--- Given data ---

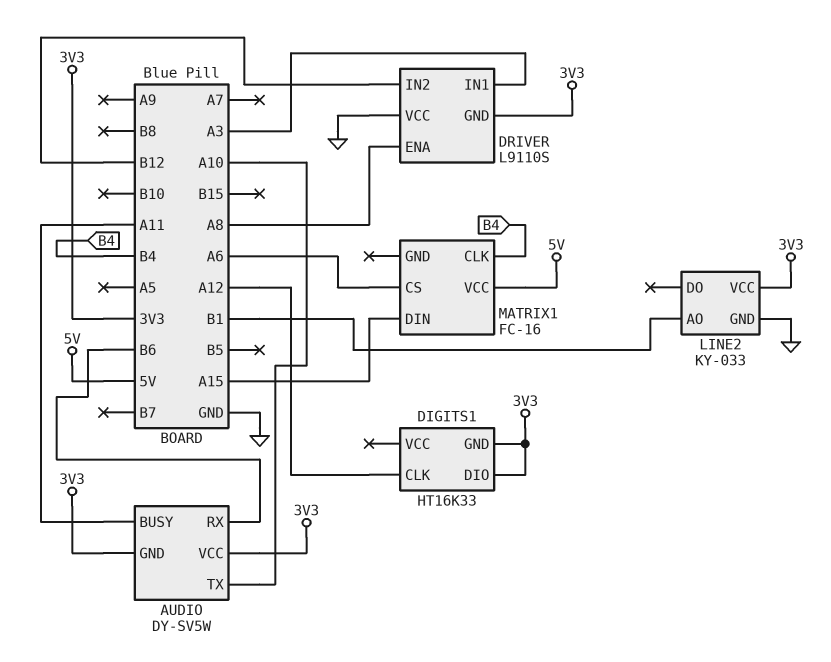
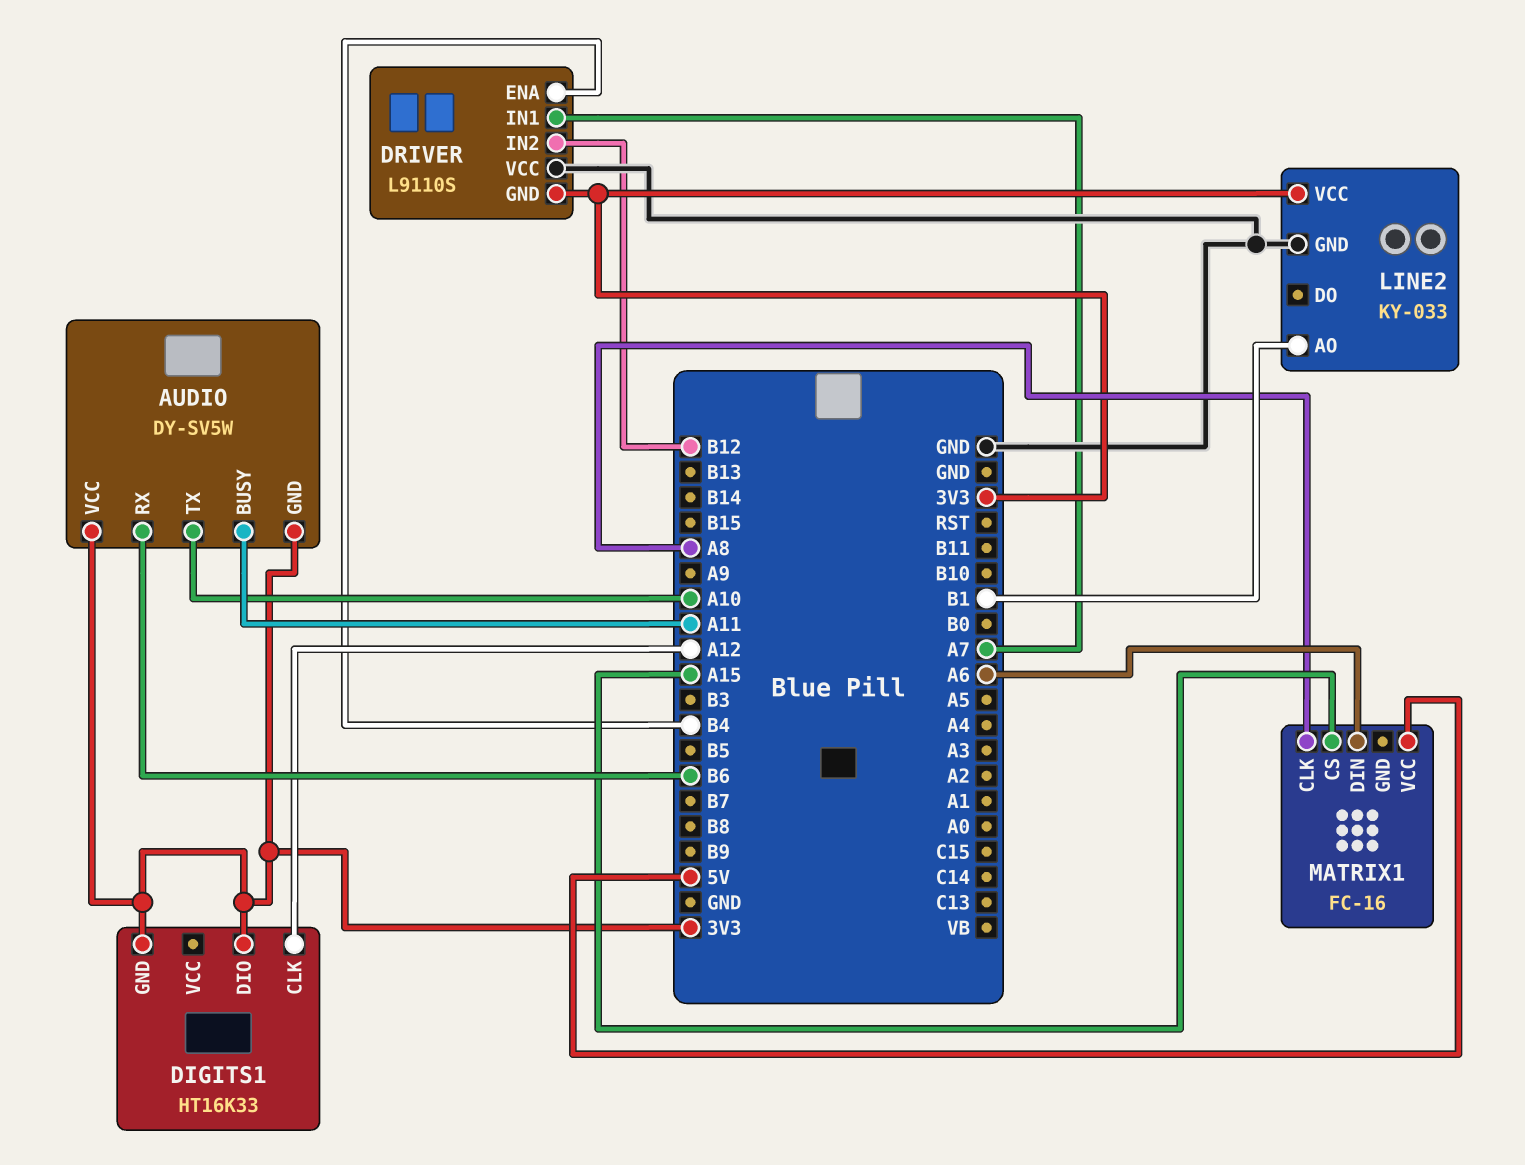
DRIVER pin ENA: A8 -> B4
DRIVER pin IN1: A3 -> A7
MATRIX1 pin CLK: B4 -> A8
MATRIX1 pin CS: A6 -> A15
MATRIX1 pin DIN: A15 -> A6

---

§ Task to complete
Output the entries above verbatim, leaving out images.

§ Response to the exercise
DRIVER pin ENA: A8 -> B4
DRIVER pin IN1: A3 -> A7
MATRIX1 pin CLK: B4 -> A8
MATRIX1 pin CS: A6 -> A15
MATRIX1 pin DIN: A15 -> A6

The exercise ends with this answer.